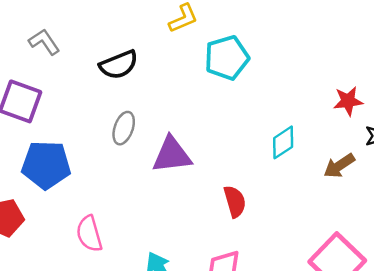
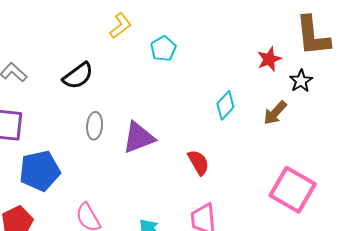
cyan pentagon: (227, 58) -> (163, 49), size x0.7

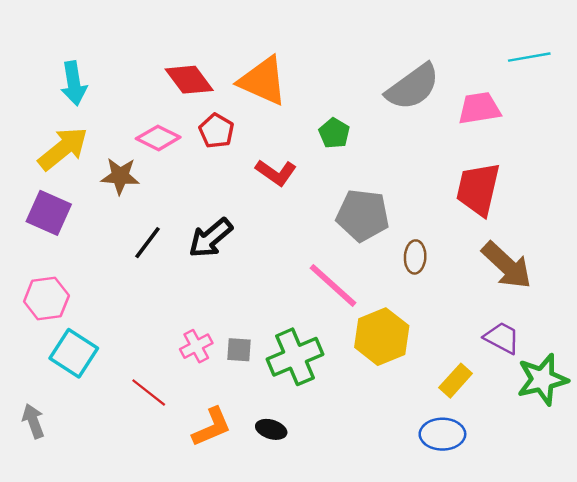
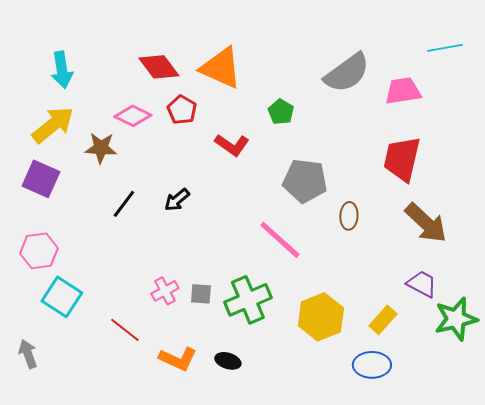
black arrow: (211, 238) -> (177, 200), size x0.7
yellow hexagon: (382, 337) -> (321, 317), moved
orange L-shape: (212, 427) -> (178, 359), turned 48

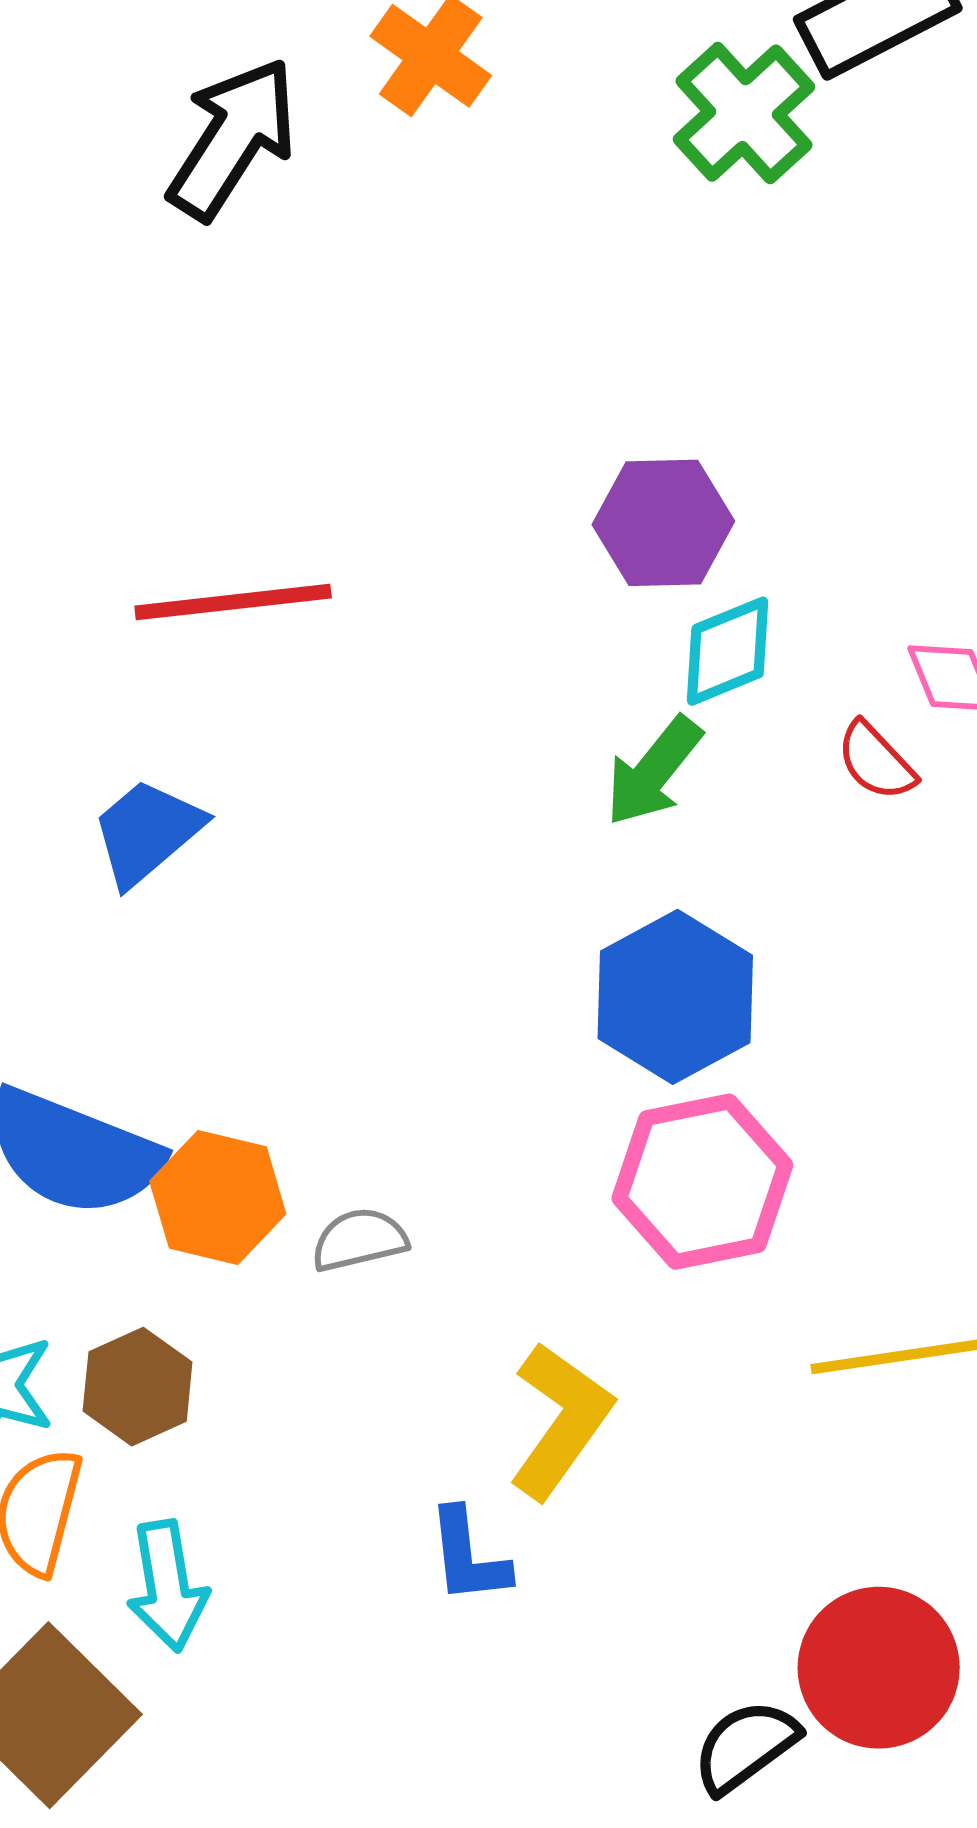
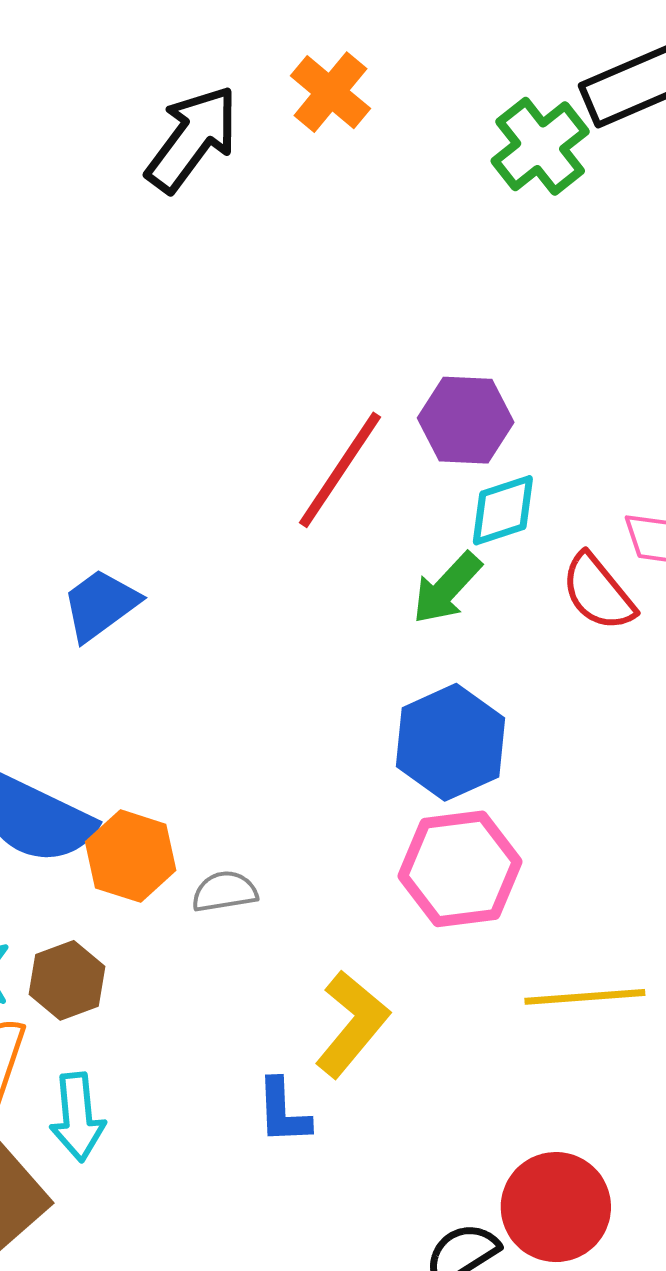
red line: (233, 602) -> (340, 470), moved, turned -54
red semicircle: (876, 761) -> (598, 592), size x1.4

■ ■ ■

Exercise goal >>
Print only the lines from the one with "orange L-shape: (212, 427)" through the last line of the data above, exactly and with both ends, and please omit any pictures.

Answer to this task >>
orange L-shape: (212, 427) -> (178, 359), turned 48

red line: (233, 602) -> (340, 470), moved, turned -54
red semicircle: (876, 761) -> (598, 592), size x1.4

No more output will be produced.